◆ What to work on: Please turn all of the material below into a JSON list of strings with one string per line, skipping blank lines. Leave the pictures out.

◆ Information supplied:
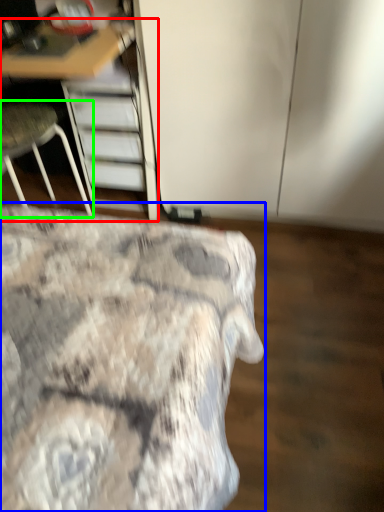
Question: Which object is the farthest from furniture (highlighted by a red box)? Choose among these: bed (highlighted by a blue box) or chair (highlighted by a green box).

Choices:
 (A) bed
 (B) chair

Answer: (A)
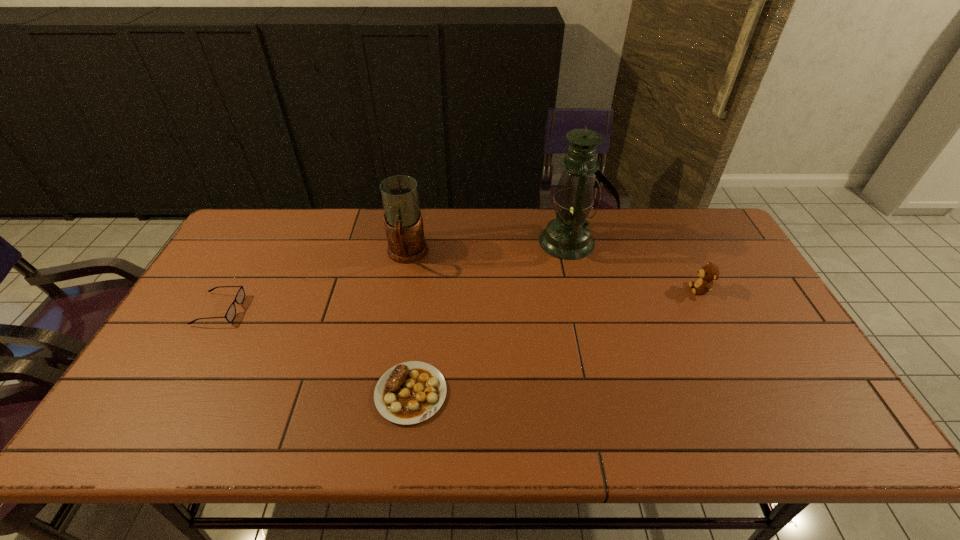
Where is `the second object from right to left`? the second object from right to left is located at coordinates (567, 236).

This screenshot has width=960, height=540. In order to click on the tallest object in this screenshot , I will do `click(567, 236)`.

Locate an element on the screen. The width and height of the screenshot is (960, 540). pitcher is located at coordinates (403, 220).

Locate an element on the screen. The image size is (960, 540). the rightmost object is located at coordinates (708, 273).

What are the coordinates of `the third tallest object` in the screenshot? It's located at (708, 273).

Locate an element on the screen. the leftmost object is located at coordinates (240, 296).

Identify the location of the shortest object. coord(411,392).

Locate an element on the screen. The image size is (960, 540). steak is located at coordinates [411, 392].

What are the coordinates of `vacant region located 0.180m on the left of the fourth object from left to right` in the screenshot? It's located at (485, 241).

Where is `free space located with the handle on the side of the fourth shortest object`? The height and width of the screenshot is (540, 960). free space located with the handle on the side of the fourth shortest object is located at coordinates point(385,375).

◆ Task answer:
[
  "Question: Which object is the farthest from furniture (highlighted by a red box)? Choose among these: bed (highlighted by a blue box) or chair (highlighted by a green box).",
  "Choices:",
  " (A) bed",
  " (B) chair",
  "Answer: (A)",
  "Where is `the second object from right to left`? the second object from right to left is located at coordinates (567, 236).",
  "This screenshot has width=960, height=540. In order to click on the tallest object in this screenshot , I will do `click(567, 236)`.",
  "Locate an element on the screen. The width and height of the screenshot is (960, 540). pitcher is located at coordinates (403, 220).",
  "Locate an element on the screen. The image size is (960, 540). the rightmost object is located at coordinates (708, 273).",
  "What are the coordinates of `the third tallest object` in the screenshot? It's located at (708, 273).",
  "Locate an element on the screen. the leftmost object is located at coordinates (240, 296).",
  "Identify the location of the shortest object. coord(411,392).",
  "Locate an element on the screen. The image size is (960, 540). steak is located at coordinates [411, 392].",
  "What are the coordinates of `vacant region located 0.180m on the left of the fourth object from left to right` in the screenshot? It's located at (485, 241).",
  "Where is `free space located with the handle on the side of the fourth shortest object`? The height and width of the screenshot is (540, 960). free space located with the handle on the side of the fourth shortest object is located at coordinates point(385,375)."
]